[DATA PROVIDED Boundary: Start]

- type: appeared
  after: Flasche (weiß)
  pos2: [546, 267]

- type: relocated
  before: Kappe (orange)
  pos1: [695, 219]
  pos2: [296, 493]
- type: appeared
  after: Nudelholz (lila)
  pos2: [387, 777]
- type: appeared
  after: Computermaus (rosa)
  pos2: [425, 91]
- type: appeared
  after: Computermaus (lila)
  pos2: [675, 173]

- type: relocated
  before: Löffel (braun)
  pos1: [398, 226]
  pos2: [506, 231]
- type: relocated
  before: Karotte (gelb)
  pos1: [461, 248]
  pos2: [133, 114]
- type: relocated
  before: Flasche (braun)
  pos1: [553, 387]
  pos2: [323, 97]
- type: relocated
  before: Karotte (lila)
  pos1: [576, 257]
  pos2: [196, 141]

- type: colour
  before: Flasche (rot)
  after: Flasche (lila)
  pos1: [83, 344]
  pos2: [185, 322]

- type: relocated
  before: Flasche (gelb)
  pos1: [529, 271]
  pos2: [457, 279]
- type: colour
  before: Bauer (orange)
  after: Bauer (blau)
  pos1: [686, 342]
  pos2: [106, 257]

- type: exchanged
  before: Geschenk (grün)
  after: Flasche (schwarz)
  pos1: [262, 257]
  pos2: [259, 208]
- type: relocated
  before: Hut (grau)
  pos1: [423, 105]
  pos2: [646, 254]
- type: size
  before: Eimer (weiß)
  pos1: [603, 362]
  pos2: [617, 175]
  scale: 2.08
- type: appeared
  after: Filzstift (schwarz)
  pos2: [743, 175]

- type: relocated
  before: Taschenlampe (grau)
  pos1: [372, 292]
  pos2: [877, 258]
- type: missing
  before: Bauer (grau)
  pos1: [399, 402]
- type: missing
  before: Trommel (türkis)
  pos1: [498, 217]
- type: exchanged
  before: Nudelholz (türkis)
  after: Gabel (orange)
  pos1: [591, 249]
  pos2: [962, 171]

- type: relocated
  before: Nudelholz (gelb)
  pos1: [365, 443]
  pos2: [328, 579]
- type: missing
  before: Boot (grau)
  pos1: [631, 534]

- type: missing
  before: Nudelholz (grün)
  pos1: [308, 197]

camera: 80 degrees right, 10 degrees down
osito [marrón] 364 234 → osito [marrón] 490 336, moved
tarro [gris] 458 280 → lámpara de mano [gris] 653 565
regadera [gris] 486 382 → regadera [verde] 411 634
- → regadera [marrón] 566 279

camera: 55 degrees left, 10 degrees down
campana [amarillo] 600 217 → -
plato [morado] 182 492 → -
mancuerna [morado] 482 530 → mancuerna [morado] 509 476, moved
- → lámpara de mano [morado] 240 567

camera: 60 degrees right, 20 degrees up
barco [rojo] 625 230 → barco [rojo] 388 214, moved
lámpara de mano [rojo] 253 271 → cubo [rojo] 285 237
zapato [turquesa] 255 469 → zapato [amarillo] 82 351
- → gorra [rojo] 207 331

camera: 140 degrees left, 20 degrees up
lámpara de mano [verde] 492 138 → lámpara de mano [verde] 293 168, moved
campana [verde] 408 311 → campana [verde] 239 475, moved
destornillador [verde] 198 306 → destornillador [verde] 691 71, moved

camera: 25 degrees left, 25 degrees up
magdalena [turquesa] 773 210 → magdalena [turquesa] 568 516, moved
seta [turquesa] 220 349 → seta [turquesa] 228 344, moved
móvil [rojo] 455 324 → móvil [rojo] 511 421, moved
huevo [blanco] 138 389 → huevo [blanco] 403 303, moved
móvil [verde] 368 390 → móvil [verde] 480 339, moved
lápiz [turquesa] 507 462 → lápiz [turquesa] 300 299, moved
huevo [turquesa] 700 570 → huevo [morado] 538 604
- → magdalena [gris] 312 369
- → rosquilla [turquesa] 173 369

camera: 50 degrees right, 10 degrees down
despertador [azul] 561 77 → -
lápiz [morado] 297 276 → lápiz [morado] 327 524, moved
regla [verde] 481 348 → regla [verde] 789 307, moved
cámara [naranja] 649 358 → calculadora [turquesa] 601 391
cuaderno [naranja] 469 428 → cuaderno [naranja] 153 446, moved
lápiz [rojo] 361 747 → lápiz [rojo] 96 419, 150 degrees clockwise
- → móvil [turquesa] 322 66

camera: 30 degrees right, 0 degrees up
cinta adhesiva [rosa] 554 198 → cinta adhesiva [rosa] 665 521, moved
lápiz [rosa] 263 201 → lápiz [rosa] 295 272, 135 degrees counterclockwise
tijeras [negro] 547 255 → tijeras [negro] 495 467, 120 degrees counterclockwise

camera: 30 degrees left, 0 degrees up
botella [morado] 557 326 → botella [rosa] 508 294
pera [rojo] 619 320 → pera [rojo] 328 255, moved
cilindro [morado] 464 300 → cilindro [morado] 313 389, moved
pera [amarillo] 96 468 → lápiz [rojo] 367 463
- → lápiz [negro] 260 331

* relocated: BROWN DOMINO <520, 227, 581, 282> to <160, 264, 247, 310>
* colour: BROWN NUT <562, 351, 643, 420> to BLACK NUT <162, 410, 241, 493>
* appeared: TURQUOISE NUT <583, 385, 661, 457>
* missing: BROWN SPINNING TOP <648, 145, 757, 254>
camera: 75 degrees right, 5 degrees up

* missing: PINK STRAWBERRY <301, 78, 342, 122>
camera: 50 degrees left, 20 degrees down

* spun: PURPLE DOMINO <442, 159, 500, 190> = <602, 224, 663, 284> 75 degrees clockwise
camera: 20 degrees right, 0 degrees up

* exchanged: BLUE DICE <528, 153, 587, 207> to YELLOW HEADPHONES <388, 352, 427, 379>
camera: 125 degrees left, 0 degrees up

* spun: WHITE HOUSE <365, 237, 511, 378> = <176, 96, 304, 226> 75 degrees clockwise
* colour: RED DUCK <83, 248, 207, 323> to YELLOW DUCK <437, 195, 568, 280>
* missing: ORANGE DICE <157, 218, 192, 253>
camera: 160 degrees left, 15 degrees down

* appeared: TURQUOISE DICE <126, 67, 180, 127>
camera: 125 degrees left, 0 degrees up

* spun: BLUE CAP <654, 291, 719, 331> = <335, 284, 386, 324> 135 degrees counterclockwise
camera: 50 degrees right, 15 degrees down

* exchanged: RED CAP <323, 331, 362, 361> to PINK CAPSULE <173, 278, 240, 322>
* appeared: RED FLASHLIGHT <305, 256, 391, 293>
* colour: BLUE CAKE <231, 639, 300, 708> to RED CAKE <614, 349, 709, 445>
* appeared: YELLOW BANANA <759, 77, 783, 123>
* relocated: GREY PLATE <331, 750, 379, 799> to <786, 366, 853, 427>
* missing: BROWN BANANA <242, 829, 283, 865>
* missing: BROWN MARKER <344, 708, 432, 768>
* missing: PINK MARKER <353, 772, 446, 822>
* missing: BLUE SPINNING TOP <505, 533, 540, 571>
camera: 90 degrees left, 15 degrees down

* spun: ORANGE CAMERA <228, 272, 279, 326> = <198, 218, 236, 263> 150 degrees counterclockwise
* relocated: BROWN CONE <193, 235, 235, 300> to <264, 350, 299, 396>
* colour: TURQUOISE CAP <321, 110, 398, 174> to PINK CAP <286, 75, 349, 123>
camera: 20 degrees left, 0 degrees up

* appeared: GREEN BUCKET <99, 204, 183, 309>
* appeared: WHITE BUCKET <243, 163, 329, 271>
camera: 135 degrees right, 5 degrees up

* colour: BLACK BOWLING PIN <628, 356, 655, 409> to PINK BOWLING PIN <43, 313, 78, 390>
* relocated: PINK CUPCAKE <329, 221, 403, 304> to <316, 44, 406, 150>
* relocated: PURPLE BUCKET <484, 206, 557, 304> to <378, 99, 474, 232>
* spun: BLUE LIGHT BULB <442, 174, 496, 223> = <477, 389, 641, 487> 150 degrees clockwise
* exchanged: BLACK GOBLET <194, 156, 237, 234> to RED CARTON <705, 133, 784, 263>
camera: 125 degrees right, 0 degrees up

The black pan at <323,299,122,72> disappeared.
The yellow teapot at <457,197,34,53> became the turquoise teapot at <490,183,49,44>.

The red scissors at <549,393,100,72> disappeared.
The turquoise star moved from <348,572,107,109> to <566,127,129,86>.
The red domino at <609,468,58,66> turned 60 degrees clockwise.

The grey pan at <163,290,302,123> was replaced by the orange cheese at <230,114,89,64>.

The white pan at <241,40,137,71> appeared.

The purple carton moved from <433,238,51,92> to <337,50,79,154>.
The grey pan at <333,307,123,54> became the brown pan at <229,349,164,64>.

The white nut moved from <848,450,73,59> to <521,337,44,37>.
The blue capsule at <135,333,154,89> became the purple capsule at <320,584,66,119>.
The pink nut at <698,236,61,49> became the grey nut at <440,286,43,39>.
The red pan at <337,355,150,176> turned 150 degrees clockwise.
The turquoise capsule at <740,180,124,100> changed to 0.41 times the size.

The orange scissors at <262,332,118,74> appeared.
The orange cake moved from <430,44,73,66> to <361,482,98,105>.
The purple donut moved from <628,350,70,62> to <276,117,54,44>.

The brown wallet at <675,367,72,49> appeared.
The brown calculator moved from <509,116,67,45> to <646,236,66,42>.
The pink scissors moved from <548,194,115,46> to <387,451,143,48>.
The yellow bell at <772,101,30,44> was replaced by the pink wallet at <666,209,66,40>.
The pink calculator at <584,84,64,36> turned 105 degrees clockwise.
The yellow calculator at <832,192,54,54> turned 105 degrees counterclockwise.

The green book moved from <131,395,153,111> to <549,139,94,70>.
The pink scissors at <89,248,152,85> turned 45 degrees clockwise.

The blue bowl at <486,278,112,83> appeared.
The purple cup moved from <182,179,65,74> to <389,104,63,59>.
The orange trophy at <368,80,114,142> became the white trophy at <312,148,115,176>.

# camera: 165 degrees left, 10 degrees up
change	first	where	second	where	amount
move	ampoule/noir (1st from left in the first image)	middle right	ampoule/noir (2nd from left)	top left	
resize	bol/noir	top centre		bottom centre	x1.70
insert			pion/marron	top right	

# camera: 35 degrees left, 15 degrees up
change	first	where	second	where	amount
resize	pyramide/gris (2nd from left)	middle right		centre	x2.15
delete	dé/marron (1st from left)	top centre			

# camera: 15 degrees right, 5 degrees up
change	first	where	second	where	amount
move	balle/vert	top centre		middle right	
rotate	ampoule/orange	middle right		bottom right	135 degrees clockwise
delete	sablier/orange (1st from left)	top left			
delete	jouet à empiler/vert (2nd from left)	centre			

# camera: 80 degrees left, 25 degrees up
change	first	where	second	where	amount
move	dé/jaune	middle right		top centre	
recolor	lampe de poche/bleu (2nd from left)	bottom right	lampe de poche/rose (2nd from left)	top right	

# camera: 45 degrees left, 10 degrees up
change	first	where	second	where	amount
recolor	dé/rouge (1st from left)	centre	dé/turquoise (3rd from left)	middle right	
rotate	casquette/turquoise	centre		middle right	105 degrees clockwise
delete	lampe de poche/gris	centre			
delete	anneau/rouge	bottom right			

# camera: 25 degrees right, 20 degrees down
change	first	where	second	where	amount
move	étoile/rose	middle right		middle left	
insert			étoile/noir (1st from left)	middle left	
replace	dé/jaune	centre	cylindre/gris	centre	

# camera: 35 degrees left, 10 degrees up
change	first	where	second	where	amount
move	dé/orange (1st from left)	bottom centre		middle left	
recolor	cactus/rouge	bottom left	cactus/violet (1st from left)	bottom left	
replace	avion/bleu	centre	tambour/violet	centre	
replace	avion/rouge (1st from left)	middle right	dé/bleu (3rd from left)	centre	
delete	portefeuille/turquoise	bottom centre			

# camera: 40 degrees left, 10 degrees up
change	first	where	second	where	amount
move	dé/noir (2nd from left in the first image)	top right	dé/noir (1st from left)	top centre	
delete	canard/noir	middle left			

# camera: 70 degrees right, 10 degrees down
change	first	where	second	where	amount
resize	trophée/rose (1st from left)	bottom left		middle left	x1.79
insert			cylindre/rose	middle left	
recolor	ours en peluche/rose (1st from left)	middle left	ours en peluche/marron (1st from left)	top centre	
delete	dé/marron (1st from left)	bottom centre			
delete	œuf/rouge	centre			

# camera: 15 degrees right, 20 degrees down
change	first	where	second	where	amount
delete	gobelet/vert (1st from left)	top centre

[DATA PROVIDED Boundary: End]

**YOUR GOAL**: Return, with no change at all, every line in the entries above from the line containing "The grey pan at <163,290,302,123>" through the line containing "# camera: 35 degrees left, 15 degrees up".

**ANSWER SPACE**:
The grey pan at <163,290,302,123> was replaced by the orange cheese at <230,114,89,64>.

The white pan at <241,40,137,71> appeared.

The purple carton moved from <433,238,51,92> to <337,50,79,154>.
The grey pan at <333,307,123,54> became the brown pan at <229,349,164,64>.

The white nut moved from <848,450,73,59> to <521,337,44,37>.
The blue capsule at <135,333,154,89> became the purple capsule at <320,584,66,119>.
The pink nut at <698,236,61,49> became the grey nut at <440,286,43,39>.
The red pan at <337,355,150,176> turned 150 degrees clockwise.
The turquoise capsule at <740,180,124,100> changed to 0.41 times the size.

The orange scissors at <262,332,118,74> appeared.
The orange cake moved from <430,44,73,66> to <361,482,98,105>.
The purple donut moved from <628,350,70,62> to <276,117,54,44>.

The brown wallet at <675,367,72,49> appeared.
The brown calculator moved from <509,116,67,45> to <646,236,66,42>.
The pink scissors moved from <548,194,115,46> to <387,451,143,48>.
The yellow bell at <772,101,30,44> was replaced by the pink wallet at <666,209,66,40>.
The pink calculator at <584,84,64,36> turned 105 degrees clockwise.
The yellow calculator at <832,192,54,54> turned 105 degrees counterclockwise.

The green book moved from <131,395,153,111> to <549,139,94,70>.
The pink scissors at <89,248,152,85> turned 45 degrees clockwise.

The blue bowl at <486,278,112,83> appeared.
The purple cup moved from <182,179,65,74> to <389,104,63,59>.
The orange trophy at <368,80,114,142> became the white trophy at <312,148,115,176>.

# camera: 165 degrees left, 10 degrees up
change	first	where	second	where	amount
move	ampoule/noir (1st from left in the first image)	middle right	ampoule/noir (2nd from left)	top left	
resize	bol/noir	top centre		bottom centre	x1.70
insert			pion/marron	top right	

# camera: 35 degrees left, 15 degrees up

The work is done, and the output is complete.